── Material for the task

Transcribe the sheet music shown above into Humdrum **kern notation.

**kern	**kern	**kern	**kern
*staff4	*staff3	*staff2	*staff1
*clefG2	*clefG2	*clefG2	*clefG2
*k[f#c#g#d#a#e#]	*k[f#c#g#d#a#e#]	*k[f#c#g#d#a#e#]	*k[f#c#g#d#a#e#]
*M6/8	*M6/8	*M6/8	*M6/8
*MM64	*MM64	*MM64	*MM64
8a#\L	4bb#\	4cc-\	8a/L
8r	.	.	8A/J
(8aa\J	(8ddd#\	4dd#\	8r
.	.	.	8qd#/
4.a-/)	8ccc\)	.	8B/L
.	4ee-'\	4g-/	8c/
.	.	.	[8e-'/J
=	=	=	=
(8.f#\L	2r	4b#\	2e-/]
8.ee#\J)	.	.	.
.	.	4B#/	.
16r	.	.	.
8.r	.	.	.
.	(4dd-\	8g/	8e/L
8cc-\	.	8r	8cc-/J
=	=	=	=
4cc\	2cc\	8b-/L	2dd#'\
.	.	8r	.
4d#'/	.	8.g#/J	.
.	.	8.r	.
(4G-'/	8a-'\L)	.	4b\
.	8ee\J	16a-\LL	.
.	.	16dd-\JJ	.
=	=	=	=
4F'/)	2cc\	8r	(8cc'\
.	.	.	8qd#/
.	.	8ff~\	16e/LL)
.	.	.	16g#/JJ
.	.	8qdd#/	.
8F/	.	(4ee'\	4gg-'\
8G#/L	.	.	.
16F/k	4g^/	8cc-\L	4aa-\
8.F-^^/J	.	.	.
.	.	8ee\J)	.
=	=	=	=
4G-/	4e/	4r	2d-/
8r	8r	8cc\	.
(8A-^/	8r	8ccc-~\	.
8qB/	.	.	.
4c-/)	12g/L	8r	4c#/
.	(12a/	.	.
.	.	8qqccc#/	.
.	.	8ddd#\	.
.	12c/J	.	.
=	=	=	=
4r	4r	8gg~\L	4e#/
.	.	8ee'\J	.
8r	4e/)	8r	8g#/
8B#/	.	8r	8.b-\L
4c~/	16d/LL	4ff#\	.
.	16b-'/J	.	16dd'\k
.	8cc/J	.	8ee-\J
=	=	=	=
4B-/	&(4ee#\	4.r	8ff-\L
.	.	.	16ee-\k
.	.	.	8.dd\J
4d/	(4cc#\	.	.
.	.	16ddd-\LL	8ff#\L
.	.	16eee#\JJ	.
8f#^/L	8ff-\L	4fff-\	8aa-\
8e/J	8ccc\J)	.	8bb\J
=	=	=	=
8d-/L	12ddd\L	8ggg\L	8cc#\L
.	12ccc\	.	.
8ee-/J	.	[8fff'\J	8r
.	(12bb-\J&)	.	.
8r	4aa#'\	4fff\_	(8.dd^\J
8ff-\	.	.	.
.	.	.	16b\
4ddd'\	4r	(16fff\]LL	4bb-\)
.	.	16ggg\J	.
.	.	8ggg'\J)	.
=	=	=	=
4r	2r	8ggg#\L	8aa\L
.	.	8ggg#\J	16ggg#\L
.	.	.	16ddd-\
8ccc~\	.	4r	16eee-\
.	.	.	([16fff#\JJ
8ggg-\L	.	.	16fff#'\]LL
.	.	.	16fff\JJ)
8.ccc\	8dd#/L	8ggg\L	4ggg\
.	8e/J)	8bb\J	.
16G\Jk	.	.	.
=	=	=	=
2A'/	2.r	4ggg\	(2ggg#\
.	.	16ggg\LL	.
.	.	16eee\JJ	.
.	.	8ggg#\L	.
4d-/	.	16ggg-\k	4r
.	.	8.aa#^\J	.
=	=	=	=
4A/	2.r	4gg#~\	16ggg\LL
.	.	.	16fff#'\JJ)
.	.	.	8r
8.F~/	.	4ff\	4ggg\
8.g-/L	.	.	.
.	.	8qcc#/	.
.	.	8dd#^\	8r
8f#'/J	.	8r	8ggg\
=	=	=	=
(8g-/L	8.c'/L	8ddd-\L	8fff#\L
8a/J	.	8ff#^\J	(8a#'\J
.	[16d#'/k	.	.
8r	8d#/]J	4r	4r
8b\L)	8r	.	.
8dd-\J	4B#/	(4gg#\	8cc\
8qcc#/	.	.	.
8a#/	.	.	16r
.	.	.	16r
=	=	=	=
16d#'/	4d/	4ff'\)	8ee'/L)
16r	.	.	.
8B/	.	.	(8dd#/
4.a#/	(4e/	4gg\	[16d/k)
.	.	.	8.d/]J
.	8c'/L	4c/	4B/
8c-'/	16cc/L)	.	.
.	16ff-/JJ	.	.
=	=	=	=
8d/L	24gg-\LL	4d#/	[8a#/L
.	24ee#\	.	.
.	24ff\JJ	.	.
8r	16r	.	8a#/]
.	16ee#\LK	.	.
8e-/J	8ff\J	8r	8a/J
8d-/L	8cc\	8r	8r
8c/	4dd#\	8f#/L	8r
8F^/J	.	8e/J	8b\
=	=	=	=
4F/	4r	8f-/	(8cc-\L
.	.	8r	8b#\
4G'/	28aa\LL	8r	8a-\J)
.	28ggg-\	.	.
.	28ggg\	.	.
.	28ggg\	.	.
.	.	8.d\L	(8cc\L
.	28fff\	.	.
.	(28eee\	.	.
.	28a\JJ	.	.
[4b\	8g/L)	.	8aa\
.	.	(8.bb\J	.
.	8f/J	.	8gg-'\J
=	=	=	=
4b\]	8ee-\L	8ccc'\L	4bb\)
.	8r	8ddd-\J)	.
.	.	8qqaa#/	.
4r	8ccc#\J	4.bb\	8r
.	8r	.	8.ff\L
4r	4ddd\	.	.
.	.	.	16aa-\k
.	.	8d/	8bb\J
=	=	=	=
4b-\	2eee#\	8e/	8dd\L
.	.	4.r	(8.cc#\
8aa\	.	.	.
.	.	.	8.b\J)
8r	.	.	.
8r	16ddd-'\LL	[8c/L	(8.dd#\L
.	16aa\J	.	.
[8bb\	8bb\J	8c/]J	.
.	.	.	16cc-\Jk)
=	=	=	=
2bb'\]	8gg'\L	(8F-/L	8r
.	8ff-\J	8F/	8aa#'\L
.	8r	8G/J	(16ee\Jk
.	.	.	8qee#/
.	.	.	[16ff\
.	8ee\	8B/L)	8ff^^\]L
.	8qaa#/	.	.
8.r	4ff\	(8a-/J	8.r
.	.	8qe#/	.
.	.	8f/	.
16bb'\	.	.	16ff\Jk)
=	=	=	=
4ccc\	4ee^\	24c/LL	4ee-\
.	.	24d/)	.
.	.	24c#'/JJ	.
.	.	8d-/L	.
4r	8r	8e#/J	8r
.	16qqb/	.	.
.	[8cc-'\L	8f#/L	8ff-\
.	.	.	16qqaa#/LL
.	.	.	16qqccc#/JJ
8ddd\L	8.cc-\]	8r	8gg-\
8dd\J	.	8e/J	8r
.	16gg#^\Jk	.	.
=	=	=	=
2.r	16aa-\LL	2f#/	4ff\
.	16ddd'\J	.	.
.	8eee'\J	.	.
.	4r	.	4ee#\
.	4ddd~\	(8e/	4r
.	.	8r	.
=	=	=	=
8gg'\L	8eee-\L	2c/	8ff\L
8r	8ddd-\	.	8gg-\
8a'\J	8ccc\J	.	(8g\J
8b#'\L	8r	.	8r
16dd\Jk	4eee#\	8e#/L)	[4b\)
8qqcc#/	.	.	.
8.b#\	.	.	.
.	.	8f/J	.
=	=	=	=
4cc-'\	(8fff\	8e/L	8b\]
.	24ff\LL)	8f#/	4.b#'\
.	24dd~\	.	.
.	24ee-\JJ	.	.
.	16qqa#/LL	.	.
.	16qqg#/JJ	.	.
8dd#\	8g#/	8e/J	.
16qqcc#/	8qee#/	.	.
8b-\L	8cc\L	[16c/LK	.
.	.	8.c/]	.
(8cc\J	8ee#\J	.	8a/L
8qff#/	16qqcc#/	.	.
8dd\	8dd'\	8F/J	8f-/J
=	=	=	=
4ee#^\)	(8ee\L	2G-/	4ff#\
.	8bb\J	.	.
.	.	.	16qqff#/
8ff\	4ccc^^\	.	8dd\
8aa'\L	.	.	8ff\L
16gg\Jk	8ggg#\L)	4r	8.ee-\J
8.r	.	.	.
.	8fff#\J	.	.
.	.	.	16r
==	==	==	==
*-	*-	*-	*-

────

*Exercise goal*
Please tally the lines in the entries above that contain the string "kern" and reply with the number alone.

*Solved problem*
2